**WORK TASK**
When a line of the listing below has the string "flashlight" in it, copy that line.

**DATA PROVIDED**
□ □ □ □

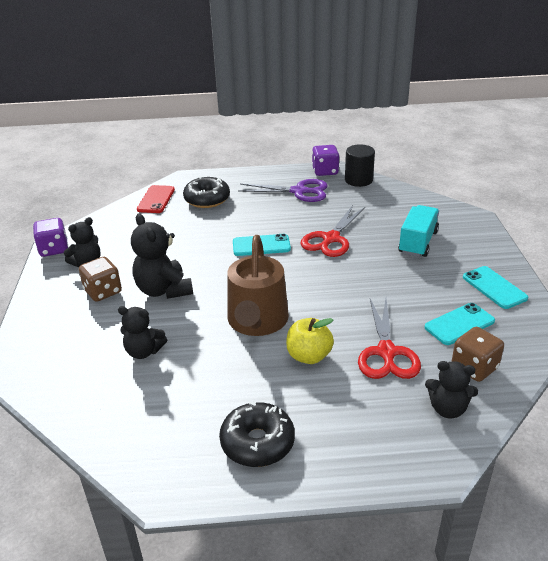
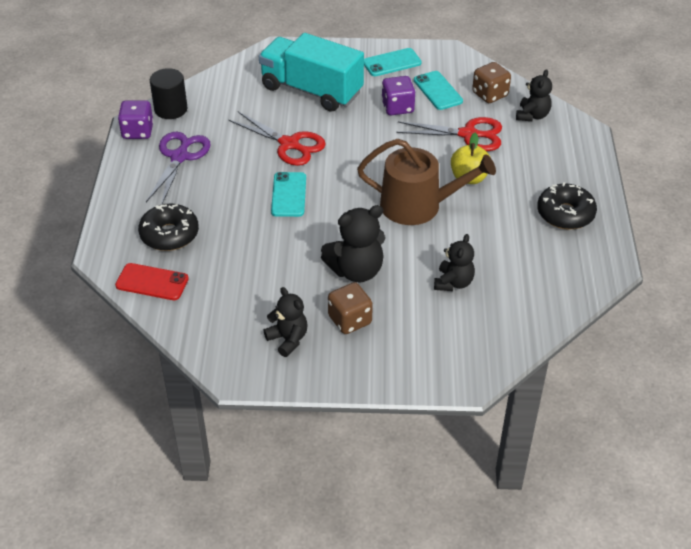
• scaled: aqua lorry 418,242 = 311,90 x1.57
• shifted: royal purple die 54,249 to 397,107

□ □ □ □

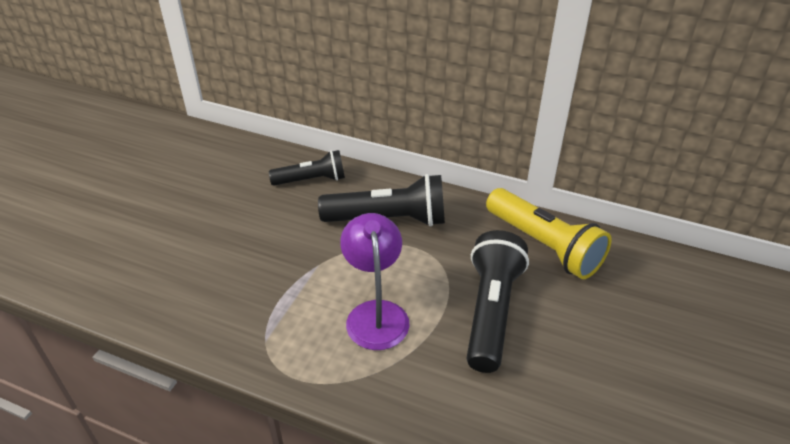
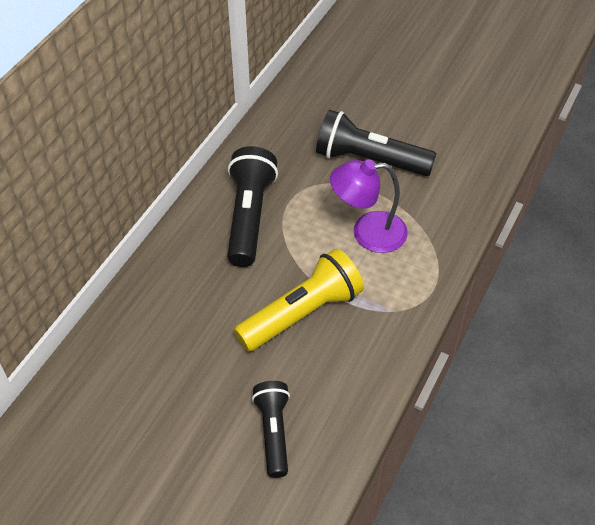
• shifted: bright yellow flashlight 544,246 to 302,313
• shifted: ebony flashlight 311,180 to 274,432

□ □ □ □

**RESULT OF THE EXERCISE**
• shifted: bright yellow flashlight 544,246 to 302,313
• shifted: ebony flashlight 311,180 to 274,432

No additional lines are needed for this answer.